=== Begin Enclosure ===

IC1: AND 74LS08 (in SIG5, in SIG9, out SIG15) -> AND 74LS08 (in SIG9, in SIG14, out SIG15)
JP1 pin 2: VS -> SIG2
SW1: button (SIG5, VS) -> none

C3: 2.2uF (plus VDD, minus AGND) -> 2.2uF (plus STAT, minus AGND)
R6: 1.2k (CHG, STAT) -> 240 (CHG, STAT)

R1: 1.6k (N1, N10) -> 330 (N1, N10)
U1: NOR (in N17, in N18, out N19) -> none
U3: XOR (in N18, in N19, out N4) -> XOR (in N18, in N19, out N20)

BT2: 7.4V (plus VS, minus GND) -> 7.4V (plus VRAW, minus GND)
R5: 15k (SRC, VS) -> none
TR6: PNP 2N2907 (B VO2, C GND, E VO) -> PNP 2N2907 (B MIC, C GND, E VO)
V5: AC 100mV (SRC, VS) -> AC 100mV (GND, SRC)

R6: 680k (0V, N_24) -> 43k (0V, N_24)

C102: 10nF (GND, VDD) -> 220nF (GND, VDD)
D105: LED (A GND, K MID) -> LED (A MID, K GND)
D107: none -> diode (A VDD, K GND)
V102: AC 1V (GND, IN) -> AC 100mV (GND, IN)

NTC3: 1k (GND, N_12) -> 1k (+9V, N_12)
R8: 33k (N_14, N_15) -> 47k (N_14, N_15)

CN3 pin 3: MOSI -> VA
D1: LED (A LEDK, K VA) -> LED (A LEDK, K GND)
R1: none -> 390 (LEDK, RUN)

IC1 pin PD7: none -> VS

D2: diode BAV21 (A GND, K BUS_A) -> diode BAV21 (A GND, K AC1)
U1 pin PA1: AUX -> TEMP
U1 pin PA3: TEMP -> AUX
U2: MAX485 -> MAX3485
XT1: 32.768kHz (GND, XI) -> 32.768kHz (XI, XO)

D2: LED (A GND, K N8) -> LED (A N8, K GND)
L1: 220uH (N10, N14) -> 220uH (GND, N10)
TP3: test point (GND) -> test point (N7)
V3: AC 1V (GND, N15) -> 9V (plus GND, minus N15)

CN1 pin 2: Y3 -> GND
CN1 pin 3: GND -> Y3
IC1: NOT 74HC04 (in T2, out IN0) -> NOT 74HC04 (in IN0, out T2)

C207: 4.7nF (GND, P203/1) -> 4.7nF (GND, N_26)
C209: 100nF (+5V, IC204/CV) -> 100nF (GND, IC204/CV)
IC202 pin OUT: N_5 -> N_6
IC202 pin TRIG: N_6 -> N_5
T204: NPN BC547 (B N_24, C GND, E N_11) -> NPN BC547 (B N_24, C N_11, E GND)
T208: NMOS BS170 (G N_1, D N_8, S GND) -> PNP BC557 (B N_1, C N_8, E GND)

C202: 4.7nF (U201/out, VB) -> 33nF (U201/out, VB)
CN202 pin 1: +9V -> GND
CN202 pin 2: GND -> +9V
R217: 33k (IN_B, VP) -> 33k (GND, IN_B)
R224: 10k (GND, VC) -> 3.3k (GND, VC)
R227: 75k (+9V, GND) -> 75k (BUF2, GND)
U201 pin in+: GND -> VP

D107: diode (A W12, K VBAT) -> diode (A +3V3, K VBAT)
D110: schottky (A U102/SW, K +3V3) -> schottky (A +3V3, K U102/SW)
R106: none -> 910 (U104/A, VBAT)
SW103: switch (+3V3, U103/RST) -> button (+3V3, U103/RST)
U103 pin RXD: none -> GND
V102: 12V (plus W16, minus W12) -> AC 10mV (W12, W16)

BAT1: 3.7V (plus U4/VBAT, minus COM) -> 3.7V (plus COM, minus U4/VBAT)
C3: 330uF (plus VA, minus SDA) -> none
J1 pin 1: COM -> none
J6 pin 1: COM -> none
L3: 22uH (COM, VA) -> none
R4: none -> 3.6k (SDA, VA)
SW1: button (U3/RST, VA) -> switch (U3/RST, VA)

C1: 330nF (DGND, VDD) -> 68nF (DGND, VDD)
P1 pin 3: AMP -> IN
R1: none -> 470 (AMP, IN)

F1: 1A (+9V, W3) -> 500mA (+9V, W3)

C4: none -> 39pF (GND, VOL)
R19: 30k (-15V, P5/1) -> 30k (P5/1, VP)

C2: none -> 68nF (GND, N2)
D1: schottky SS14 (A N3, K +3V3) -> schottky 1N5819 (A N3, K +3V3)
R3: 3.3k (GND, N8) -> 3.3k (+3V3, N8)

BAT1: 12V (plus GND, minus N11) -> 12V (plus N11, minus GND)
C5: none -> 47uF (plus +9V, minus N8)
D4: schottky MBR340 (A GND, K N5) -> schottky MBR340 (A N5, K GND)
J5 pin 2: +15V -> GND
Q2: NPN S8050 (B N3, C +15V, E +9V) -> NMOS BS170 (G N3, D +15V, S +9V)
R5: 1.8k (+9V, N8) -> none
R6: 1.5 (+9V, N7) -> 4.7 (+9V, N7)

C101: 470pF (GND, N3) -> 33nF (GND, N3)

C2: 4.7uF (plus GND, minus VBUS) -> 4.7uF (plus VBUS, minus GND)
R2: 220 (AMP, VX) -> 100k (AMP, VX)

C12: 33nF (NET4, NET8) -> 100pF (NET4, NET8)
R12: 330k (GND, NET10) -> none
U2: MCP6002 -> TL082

=== End Enclosure ===

▸ REQUIRED ACTION
Copy the entries above exactly, but only from the line holding "SW1: button (SIG5, VS) -> none" through the line holding "TR6: PNP 2N2907", both included.

▸ ANSWER TO THE EXERCISE
SW1: button (SIG5, VS) -> none

C3: 2.2uF (plus VDD, minus AGND) -> 2.2uF (plus STAT, minus AGND)
R6: 1.2k (CHG, STAT) -> 240 (CHG, STAT)

R1: 1.6k (N1, N10) -> 330 (N1, N10)
U1: NOR (in N17, in N18, out N19) -> none
U3: XOR (in N18, in N19, out N4) -> XOR (in N18, in N19, out N20)

BT2: 7.4V (plus VS, minus GND) -> 7.4V (plus VRAW, minus GND)
R5: 15k (SRC, VS) -> none
TR6: PNP 2N2907 (B VO2, C GND, E VO) -> PNP 2N2907 (B MIC, C GND, E VO)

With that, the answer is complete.